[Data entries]
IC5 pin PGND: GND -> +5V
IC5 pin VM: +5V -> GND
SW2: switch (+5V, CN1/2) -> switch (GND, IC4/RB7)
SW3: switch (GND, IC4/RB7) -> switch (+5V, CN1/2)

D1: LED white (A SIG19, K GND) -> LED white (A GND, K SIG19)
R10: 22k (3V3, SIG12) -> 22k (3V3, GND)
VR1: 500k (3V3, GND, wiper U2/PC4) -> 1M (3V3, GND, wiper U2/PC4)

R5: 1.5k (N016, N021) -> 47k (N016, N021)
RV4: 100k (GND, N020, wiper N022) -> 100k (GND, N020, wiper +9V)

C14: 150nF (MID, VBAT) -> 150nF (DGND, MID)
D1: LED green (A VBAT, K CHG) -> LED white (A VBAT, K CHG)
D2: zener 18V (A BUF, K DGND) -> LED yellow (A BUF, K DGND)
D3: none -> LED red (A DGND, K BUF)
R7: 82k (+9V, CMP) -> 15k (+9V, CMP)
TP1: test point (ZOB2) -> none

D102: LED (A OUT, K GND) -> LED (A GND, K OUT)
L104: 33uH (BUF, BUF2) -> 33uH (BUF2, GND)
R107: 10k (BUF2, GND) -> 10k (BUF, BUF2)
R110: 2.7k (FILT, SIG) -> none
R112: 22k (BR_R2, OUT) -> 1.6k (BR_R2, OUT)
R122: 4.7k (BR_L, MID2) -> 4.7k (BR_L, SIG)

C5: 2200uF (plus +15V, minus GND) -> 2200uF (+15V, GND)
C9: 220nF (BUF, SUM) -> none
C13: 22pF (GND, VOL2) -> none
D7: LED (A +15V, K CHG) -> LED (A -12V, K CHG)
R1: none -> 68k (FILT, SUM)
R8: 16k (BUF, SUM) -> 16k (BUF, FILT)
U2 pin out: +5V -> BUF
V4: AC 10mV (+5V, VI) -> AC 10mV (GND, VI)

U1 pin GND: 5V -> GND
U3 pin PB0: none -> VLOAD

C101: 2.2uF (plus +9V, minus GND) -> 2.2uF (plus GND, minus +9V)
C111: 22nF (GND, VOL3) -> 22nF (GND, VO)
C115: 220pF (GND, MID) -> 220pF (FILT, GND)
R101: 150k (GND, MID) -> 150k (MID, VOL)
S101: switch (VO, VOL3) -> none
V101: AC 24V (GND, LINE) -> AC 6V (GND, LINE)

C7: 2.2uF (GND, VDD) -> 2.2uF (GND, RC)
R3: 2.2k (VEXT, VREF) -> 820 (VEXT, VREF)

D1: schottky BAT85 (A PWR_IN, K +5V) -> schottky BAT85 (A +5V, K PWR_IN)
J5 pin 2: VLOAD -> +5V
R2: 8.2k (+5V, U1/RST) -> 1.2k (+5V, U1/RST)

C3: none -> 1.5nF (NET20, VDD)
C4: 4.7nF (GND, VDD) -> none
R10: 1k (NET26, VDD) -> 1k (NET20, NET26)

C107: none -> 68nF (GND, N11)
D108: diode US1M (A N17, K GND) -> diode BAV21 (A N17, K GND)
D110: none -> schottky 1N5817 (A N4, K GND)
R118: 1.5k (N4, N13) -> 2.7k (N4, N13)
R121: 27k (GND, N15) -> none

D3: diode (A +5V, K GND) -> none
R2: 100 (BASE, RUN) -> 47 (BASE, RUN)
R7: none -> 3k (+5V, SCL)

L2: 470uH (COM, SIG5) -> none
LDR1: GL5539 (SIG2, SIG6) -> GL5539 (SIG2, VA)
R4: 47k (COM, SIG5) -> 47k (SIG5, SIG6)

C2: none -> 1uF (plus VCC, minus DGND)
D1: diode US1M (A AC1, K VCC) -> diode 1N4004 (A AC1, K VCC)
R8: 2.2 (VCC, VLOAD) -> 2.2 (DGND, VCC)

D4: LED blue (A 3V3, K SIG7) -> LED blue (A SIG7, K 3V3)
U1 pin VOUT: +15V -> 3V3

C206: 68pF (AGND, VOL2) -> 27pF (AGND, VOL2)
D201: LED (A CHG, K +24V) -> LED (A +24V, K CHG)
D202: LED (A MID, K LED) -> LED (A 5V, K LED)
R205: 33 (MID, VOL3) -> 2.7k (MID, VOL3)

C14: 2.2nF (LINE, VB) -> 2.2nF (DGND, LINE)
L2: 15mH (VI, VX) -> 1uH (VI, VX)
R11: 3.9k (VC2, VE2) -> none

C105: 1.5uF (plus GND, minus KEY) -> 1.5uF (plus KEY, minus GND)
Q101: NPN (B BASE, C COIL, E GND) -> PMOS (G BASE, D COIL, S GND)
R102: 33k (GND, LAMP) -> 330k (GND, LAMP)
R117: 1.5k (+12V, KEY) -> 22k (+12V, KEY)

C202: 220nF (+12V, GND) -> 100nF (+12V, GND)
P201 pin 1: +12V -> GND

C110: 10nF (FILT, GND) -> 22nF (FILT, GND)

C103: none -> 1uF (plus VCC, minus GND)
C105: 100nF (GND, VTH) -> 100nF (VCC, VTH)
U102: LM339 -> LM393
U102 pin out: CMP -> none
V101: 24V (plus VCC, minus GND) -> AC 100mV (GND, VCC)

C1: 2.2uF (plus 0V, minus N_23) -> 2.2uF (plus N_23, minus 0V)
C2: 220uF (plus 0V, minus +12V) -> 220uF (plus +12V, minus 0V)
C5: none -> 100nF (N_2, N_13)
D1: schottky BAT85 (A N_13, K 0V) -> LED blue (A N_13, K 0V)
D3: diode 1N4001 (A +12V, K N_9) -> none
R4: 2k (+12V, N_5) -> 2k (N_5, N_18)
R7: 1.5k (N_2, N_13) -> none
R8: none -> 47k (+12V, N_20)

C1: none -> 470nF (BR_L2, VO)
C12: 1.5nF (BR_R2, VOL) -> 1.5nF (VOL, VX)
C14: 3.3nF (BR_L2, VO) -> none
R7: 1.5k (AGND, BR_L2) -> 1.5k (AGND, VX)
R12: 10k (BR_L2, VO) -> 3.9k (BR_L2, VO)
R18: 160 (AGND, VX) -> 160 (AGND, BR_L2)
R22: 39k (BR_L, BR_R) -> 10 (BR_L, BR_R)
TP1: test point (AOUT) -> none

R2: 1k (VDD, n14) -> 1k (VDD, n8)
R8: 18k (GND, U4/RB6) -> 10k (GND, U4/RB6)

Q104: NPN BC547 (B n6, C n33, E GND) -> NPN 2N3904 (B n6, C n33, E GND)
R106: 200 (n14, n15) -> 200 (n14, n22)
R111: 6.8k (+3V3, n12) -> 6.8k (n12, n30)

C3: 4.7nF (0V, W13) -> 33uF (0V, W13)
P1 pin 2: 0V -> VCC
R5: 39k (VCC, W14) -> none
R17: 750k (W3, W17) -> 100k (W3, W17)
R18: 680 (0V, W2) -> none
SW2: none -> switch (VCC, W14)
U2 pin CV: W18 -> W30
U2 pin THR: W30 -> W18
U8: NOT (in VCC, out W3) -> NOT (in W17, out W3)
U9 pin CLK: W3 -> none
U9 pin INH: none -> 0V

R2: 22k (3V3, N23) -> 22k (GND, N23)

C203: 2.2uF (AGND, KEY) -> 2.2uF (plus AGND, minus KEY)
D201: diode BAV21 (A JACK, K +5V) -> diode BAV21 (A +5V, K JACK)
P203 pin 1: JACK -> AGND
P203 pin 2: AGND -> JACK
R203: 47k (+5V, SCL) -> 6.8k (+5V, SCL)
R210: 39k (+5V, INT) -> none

_Exercise_. The lines above, starting at the one with "R1: none -> 68k (FILT, SUM)" and ending at the one with "C7: 2.2uF (GND, VDD) -> 2.2uF (GND, RC)", are the only ones to return, exactly as written.

_Solution for this task_.
R1: none -> 68k (FILT, SUM)
R8: 16k (BUF, SUM) -> 16k (BUF, FILT)
U2 pin out: +5V -> BUF
V4: AC 10mV (+5V, VI) -> AC 10mV (GND, VI)

U1 pin GND: 5V -> GND
U3 pin PB0: none -> VLOAD

C101: 2.2uF (plus +9V, minus GND) -> 2.2uF (plus GND, minus +9V)
C111: 22nF (GND, VOL3) -> 22nF (GND, VO)
C115: 220pF (GND, MID) -> 220pF (FILT, GND)
R101: 150k (GND, MID) -> 150k (MID, VOL)
S101: switch (VO, VOL3) -> none
V101: AC 24V (GND, LINE) -> AC 6V (GND, LINE)

C7: 2.2uF (GND, VDD) -> 2.2uF (GND, RC)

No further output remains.